/---

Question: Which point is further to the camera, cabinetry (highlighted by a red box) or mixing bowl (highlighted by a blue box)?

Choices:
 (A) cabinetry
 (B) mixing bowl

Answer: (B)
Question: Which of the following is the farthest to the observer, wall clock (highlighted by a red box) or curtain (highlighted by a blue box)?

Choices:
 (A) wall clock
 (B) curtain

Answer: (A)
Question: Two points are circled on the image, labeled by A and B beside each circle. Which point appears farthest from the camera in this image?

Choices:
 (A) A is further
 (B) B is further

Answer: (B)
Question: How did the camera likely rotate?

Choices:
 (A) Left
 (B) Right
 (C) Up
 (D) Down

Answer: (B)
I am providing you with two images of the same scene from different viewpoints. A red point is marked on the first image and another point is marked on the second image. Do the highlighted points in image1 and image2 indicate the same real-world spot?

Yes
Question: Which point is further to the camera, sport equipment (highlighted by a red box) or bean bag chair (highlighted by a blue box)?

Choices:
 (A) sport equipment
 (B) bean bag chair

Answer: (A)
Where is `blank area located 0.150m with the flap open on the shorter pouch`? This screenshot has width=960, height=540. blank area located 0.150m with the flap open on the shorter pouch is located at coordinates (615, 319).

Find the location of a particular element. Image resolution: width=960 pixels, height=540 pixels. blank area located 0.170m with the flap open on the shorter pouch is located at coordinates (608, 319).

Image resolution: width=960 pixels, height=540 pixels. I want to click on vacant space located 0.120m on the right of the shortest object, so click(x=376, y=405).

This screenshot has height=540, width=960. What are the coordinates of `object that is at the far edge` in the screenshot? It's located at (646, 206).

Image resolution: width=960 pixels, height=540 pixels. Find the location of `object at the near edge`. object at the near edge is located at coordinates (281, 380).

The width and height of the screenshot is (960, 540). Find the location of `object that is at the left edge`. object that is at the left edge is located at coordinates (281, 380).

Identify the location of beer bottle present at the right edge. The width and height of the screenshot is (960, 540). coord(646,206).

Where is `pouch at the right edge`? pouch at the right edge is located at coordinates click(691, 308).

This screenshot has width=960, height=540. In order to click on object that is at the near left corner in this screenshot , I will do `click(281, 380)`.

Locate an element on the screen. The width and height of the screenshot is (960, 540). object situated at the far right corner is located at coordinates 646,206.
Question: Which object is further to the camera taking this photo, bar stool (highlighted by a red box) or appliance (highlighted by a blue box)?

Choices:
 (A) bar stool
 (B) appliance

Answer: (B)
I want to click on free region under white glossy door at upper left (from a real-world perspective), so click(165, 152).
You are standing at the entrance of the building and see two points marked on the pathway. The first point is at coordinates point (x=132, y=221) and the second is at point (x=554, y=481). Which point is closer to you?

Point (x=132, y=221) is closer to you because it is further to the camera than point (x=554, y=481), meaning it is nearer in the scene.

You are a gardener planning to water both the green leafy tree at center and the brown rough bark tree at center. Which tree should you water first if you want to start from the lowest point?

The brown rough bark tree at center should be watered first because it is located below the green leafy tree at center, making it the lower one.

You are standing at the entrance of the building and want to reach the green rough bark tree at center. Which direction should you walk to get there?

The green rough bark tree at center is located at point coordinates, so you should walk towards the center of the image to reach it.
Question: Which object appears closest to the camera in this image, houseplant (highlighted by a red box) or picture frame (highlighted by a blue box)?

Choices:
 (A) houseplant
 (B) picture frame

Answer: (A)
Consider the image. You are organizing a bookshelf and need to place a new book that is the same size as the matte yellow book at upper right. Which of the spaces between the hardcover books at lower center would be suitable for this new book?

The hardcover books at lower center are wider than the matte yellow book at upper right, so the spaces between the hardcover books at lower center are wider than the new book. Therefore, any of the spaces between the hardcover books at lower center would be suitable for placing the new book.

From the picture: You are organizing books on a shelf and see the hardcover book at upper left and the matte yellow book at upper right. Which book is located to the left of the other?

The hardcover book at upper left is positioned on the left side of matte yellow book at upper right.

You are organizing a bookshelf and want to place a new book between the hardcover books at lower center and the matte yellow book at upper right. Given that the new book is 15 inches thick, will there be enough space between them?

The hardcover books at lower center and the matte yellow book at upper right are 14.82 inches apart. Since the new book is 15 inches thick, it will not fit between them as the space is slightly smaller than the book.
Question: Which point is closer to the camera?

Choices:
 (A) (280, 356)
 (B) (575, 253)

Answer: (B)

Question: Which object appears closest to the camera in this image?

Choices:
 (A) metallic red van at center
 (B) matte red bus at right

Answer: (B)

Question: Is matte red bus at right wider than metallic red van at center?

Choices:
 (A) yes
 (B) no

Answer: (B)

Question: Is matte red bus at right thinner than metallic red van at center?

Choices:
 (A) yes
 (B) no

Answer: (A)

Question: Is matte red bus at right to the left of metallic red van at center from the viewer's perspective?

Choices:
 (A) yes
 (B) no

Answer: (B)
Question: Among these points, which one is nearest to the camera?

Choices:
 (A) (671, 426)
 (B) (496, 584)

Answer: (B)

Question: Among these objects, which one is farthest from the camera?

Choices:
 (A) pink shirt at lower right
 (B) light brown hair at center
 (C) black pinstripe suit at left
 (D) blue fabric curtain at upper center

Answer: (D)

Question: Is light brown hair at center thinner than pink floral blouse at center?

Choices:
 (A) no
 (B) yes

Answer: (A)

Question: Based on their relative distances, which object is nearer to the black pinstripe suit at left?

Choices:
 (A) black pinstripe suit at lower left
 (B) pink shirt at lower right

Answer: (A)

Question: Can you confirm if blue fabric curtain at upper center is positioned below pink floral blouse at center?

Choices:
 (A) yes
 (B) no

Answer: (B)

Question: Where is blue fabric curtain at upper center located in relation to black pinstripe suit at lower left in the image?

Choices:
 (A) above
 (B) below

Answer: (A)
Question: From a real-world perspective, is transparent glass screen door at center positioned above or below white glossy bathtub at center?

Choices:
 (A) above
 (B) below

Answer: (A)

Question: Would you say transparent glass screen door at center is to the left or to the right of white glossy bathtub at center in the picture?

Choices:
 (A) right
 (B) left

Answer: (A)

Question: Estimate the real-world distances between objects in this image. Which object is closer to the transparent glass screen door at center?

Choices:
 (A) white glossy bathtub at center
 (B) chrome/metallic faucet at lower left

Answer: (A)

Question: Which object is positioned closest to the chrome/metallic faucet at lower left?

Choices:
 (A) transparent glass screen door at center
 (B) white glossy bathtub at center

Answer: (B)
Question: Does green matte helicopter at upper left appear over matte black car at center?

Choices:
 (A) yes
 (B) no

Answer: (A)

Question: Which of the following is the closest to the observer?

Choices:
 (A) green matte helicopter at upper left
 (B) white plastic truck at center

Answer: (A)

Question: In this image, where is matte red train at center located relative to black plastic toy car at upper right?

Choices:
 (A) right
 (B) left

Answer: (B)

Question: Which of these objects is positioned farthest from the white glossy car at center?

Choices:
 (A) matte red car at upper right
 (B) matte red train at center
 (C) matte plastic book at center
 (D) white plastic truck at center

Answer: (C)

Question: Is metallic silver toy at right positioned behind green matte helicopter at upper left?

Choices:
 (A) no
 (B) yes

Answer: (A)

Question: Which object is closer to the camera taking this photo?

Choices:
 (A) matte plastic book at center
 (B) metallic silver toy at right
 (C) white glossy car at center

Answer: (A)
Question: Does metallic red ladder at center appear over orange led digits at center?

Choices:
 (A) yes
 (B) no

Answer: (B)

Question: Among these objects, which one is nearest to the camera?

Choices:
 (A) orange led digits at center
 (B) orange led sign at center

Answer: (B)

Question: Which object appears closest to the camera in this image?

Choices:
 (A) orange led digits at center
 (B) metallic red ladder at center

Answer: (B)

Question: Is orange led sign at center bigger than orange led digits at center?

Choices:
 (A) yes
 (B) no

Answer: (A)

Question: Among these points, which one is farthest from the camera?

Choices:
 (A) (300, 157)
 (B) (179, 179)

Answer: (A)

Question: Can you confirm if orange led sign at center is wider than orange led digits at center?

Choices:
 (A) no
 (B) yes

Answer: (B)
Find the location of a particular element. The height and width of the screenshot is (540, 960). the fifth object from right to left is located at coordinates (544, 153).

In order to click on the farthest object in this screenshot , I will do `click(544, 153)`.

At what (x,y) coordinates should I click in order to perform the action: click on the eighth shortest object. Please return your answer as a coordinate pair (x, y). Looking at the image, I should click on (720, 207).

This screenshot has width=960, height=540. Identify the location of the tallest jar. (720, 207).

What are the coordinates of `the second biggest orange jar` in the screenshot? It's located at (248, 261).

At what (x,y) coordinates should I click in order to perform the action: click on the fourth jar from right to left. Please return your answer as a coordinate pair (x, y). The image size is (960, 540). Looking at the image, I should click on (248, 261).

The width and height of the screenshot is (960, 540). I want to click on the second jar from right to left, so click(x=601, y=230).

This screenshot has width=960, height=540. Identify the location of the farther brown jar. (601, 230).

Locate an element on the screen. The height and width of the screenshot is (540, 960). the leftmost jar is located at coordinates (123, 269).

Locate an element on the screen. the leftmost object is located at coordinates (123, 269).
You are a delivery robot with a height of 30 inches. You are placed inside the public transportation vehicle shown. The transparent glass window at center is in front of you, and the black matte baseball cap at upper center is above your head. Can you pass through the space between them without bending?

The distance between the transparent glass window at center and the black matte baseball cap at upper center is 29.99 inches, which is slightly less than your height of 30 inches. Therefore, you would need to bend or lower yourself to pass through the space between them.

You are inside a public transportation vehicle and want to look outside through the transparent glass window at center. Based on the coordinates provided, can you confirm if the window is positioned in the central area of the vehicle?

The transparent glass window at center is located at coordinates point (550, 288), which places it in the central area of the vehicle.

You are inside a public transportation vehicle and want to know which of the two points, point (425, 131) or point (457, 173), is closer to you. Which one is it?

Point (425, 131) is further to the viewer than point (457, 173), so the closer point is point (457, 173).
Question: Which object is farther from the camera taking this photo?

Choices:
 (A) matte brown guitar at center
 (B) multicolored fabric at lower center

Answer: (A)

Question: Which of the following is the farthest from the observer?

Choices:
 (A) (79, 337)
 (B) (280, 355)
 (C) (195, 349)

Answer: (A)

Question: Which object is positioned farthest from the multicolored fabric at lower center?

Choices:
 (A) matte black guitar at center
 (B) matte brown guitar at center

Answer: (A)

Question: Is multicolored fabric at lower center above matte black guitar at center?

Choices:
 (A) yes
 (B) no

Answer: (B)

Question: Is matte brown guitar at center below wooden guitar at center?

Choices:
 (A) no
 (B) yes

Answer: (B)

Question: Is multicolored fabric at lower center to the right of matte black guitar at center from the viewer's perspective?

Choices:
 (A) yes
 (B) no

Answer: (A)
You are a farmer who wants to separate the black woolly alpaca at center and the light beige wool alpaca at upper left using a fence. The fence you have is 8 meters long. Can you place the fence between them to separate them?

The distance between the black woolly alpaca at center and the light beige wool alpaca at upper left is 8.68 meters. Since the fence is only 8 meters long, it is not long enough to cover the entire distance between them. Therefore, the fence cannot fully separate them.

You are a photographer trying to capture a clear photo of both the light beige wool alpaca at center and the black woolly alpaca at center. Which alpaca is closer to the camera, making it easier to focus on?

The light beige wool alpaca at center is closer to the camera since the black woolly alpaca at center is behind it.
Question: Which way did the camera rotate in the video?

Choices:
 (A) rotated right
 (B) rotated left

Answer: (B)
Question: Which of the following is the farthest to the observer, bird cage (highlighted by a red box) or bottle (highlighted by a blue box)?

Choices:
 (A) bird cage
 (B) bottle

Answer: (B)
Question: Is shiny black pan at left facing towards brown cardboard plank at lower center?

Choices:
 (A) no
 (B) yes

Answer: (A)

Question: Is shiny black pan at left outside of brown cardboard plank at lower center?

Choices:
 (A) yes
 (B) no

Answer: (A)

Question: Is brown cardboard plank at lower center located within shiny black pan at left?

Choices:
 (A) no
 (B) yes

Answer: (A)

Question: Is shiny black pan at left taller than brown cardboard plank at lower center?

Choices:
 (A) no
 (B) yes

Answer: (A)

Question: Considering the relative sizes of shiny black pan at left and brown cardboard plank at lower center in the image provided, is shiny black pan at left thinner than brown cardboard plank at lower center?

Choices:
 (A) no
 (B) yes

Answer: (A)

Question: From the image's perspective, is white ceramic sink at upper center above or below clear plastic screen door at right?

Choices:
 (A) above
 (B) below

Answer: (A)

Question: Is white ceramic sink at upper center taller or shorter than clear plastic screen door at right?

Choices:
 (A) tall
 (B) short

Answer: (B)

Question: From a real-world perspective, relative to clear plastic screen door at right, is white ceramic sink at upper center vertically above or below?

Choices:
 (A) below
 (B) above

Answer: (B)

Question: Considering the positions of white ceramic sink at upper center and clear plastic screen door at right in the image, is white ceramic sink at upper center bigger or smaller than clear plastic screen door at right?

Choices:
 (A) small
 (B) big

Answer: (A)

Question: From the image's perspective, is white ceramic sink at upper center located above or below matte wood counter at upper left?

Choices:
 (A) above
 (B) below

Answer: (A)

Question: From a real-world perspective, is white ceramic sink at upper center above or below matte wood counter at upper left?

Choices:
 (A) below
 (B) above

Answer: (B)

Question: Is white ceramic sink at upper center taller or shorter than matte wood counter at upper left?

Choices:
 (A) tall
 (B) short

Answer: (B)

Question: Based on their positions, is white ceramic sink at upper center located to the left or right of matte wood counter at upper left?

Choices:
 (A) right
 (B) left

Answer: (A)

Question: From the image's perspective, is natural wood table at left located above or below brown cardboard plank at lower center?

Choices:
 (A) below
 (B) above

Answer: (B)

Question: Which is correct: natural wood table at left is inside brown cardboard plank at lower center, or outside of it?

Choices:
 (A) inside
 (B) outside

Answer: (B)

\---

Reproduce, without alteration, everything from the start of the items down to the line containing "Find the location of a particular element. Image", including that line.

◆ **Solved exercise**:
Question: Which point is further to the camera, cabinetry (highlighted by a red box) or mixing bowl (highlighted by a blue box)?

Choices:
 (A) cabinetry
 (B) mixing bowl

Answer: (B)
Question: Which of the following is the farthest to the observer, wall clock (highlighted by a red box) or curtain (highlighted by a blue box)?

Choices:
 (A) wall clock
 (B) curtain

Answer: (A)
Question: Two points are circled on the image, labeled by A and B beside each circle. Which point appears farthest from the camera in this image?

Choices:
 (A) A is further
 (B) B is further

Answer: (B)
Question: How did the camera likely rotate?

Choices:
 (A) Left
 (B) Right
 (C) Up
 (D) Down

Answer: (B)
I am providing you with two images of the same scene from different viewpoints. A red point is marked on the first image and another point is marked on the second image. Do the highlighted points in image1 and image2 indicate the same real-world spot?

Yes
Question: Which point is further to the camera, sport equipment (highlighted by a red box) or bean bag chair (highlighted by a blue box)?

Choices:
 (A) sport equipment
 (B) bean bag chair

Answer: (A)
Where is `blank area located 0.150m with the flap open on the shorter pouch`? This screenshot has width=960, height=540. blank area located 0.150m with the flap open on the shorter pouch is located at coordinates (615, 319).

Find the location of a particular element. Image resolution: width=960 pixels, height=540 pixels. blank area located 0.170m with the flap open on the shorter pouch is located at coordinates (608, 319).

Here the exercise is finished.